BEGIN

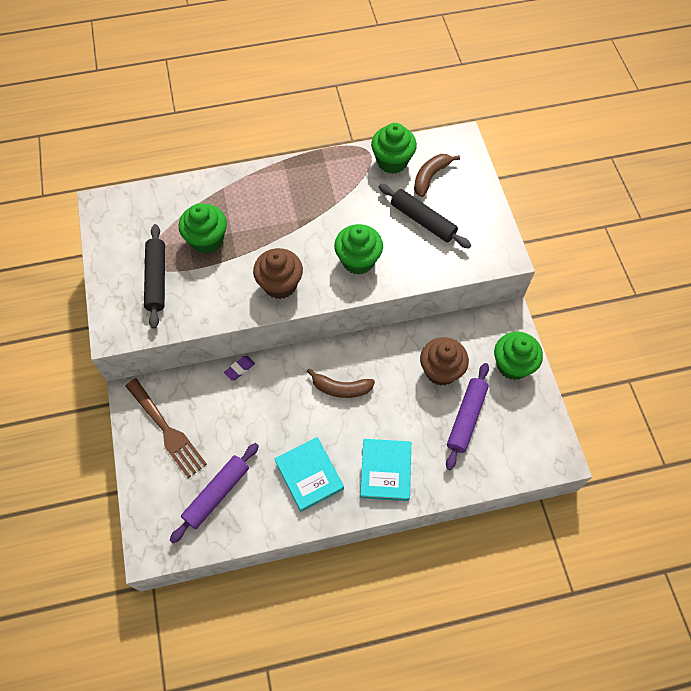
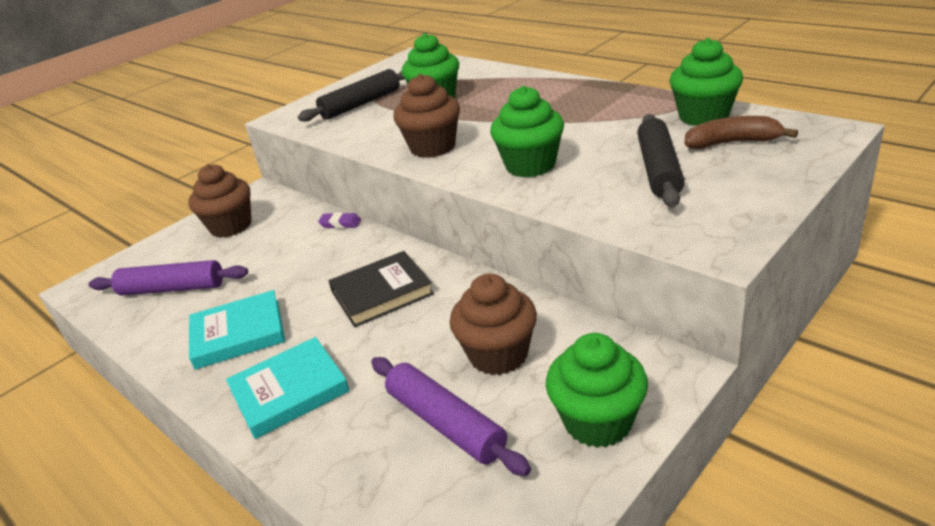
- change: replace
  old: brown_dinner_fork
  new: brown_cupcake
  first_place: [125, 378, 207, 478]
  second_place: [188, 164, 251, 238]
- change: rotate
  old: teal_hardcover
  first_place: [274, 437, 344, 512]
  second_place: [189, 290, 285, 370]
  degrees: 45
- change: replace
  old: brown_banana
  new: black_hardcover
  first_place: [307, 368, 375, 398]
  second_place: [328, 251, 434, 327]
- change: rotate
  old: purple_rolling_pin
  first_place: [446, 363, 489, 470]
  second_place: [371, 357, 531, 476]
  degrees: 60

END

--- What the task requires ---
Please give again the entries word for word, starting at the first line and ending with the line that contains "old: brown_banana"; include both of those lines but none of the pictures.

--- Written answer ---
- change: replace
  old: brown_dinner_fork
  new: brown_cupcake
  first_place: [125, 378, 207, 478]
  second_place: [188, 164, 251, 238]
- change: rotate
  old: teal_hardcover
  first_place: [274, 437, 344, 512]
  second_place: [189, 290, 285, 370]
  degrees: 45
- change: replace
  old: brown_banana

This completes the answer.